Content starts

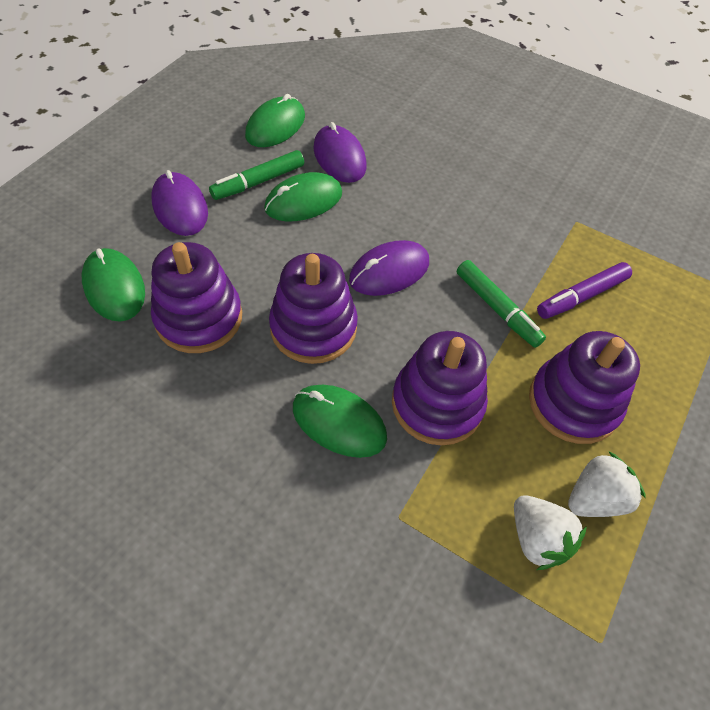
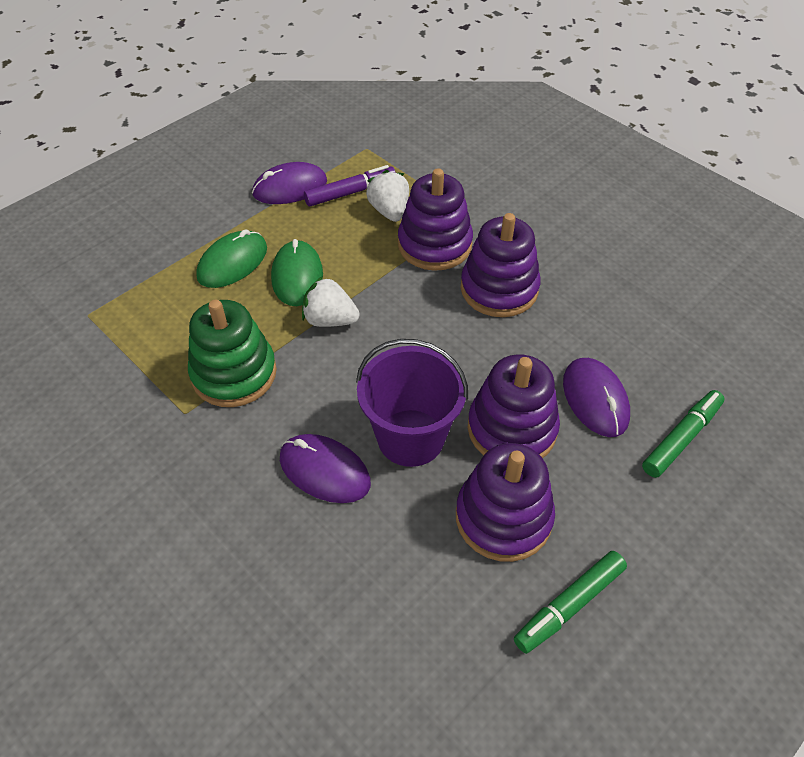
green mouse: 4 -> 2
green stacking toy: 0 -> 1
purple bucket: 0 -> 1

Content ends

# PROBLEM TO SOLVE
Looking at the data above, count each line that holds the word "green" and report the count alone.

# FINISHED TASK
2